[Start of Attachment]

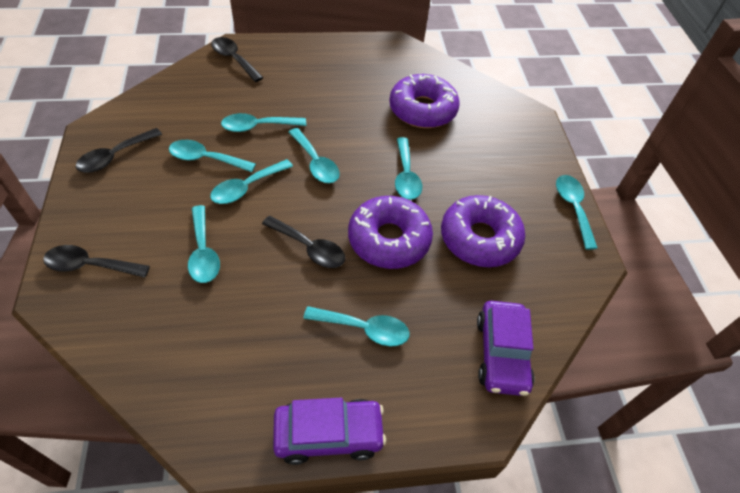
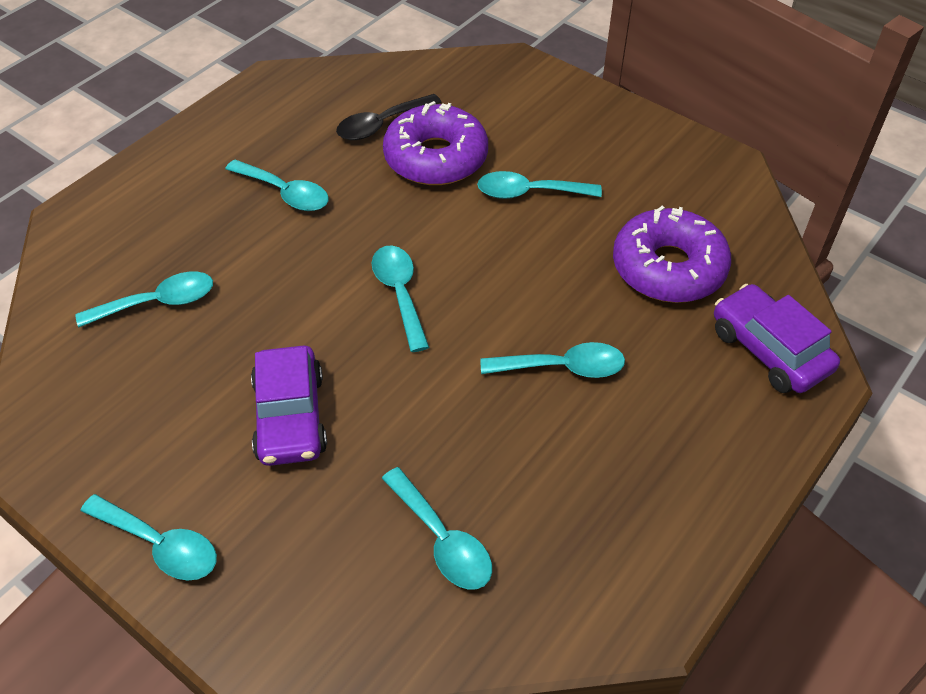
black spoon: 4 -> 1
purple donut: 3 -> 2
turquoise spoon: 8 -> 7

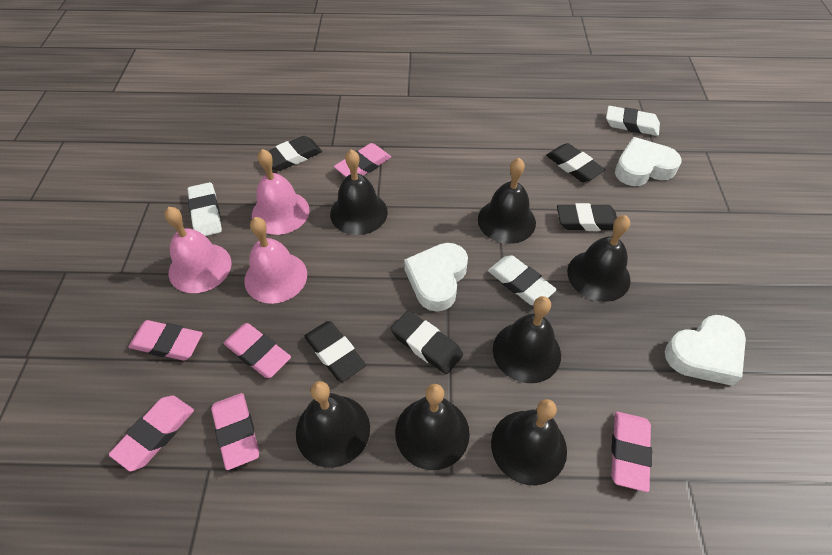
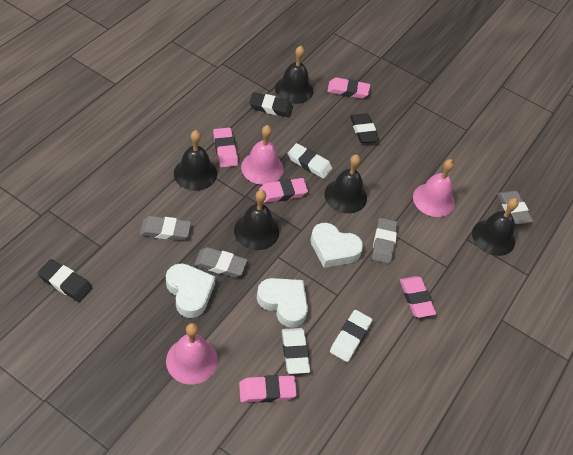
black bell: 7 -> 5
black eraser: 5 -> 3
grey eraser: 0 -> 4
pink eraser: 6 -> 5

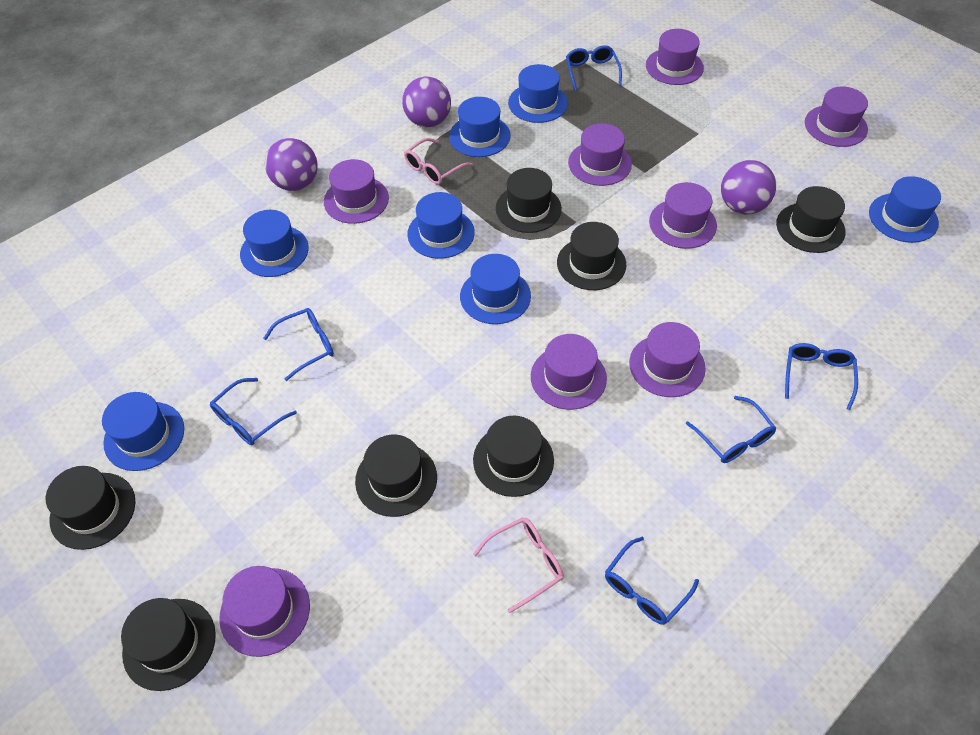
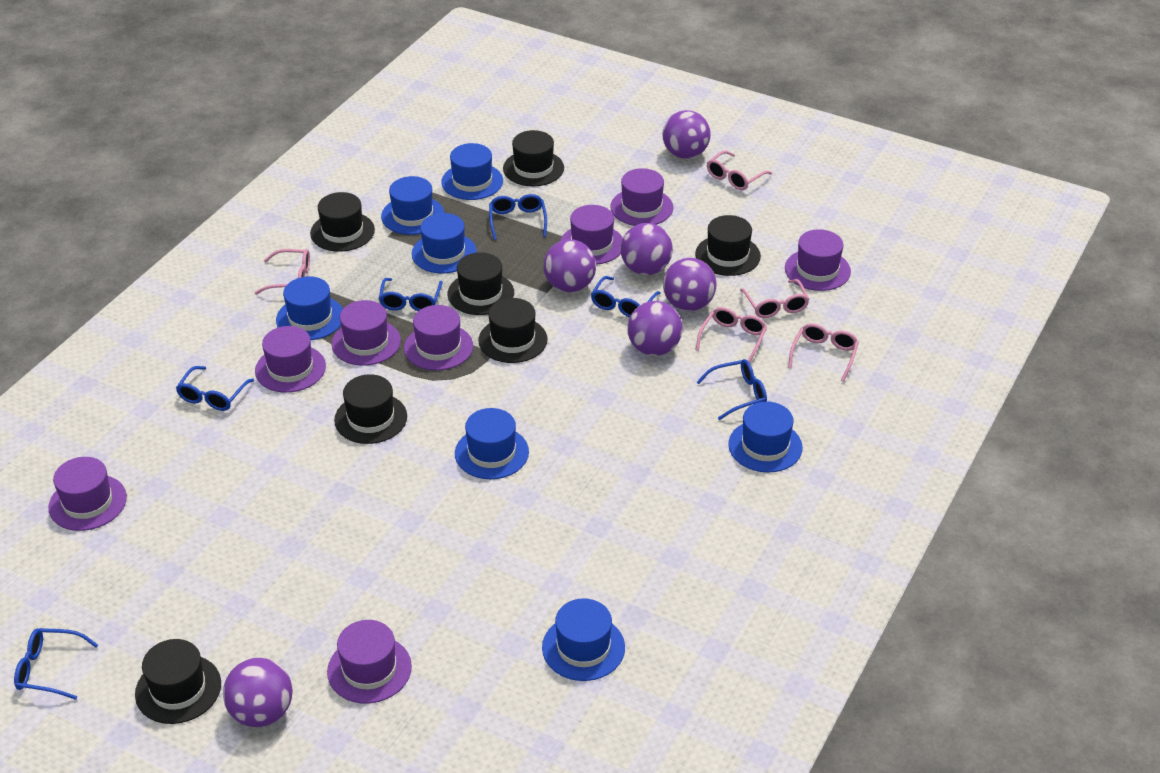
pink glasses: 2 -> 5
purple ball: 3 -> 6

[End of Attachment]

ASSIGNMENT:
Could you repeat each line above exactly as written? Omit the pictures.

WRITTEN RESPONSE:
black spoon: 4 -> 1
purple donut: 3 -> 2
turquoise spoon: 8 -> 7

black bell: 7 -> 5
black eraser: 5 -> 3
grey eraser: 0 -> 4
pink eraser: 6 -> 5

pink glasses: 2 -> 5
purple ball: 3 -> 6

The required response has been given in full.